Input material —
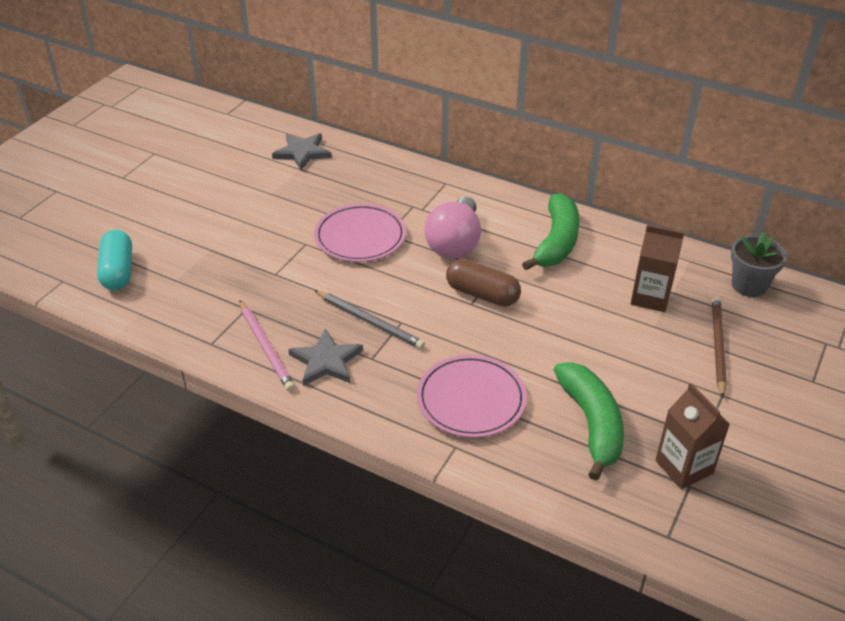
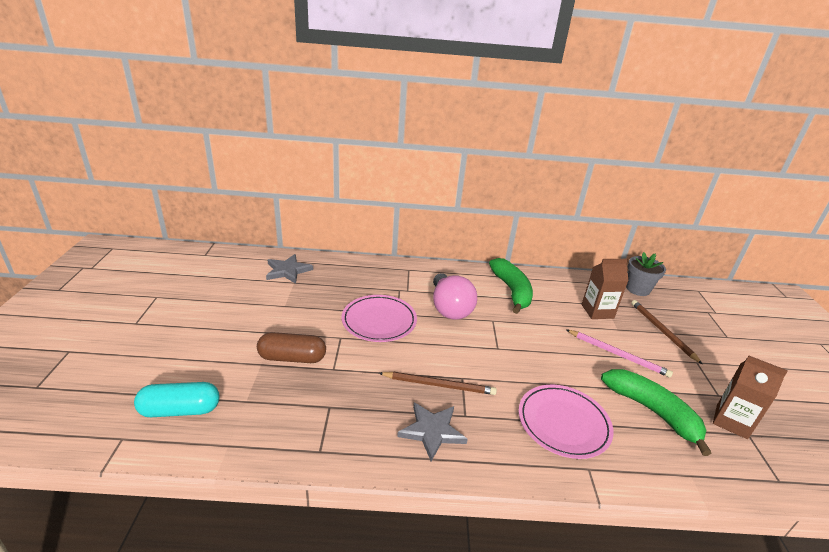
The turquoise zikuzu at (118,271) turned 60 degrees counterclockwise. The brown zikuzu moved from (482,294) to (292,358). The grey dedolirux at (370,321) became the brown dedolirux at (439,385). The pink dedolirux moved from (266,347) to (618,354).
...
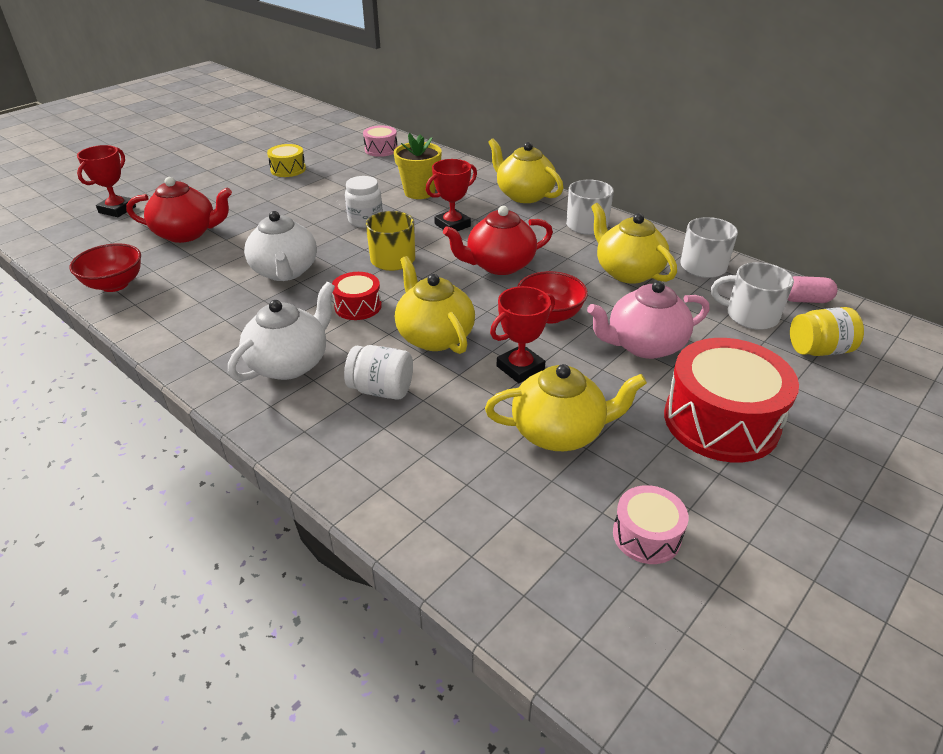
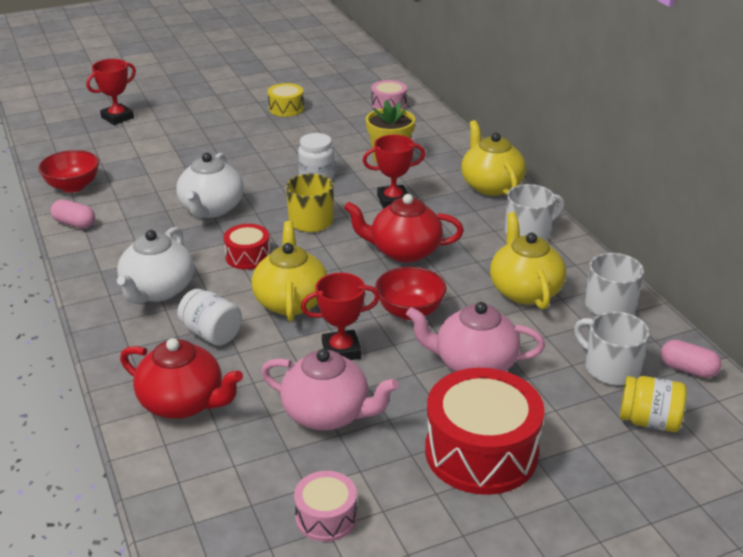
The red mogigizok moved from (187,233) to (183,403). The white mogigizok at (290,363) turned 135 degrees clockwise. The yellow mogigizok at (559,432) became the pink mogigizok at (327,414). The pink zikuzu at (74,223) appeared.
* * *
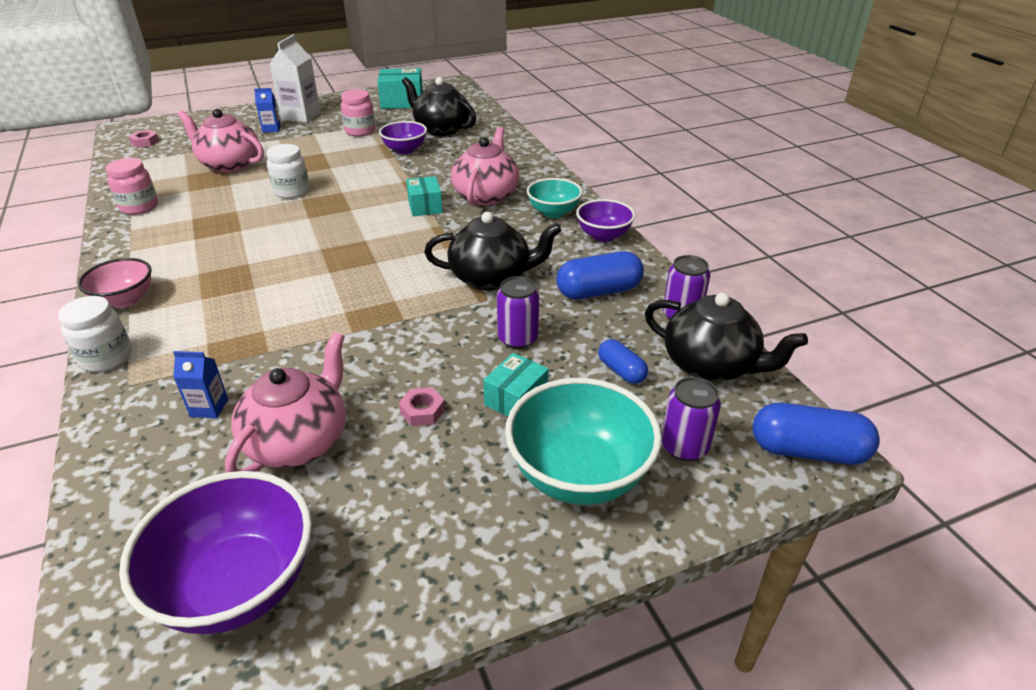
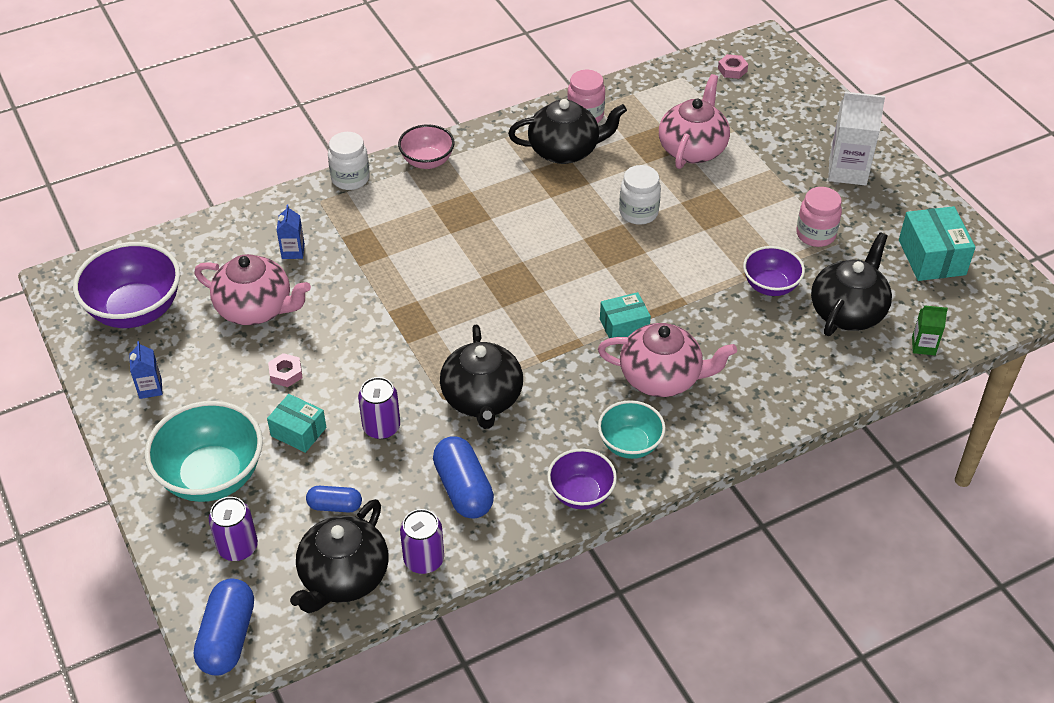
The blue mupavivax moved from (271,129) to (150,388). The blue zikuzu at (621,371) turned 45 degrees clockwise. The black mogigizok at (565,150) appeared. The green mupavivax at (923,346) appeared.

Exercise objective — Lines from the entries that contain the string "mogigizok" are what must be copied.

Problem solution —
The red mogigizok moved from (187,233) to (183,403). The white mogigizok at (290,363) turned 135 degrees clockwise. The yellow mogigizok at (559,432) became the pink mogigizok at (327,414). The pink zikuzu at (74,223) appeared.
The blue mupavivax moved from (271,129) to (150,388). The blue zikuzu at (621,371) turned 45 degrees clockwise. The black mogigizok at (565,150) appeared. The green mupavivax at (923,346) appeared.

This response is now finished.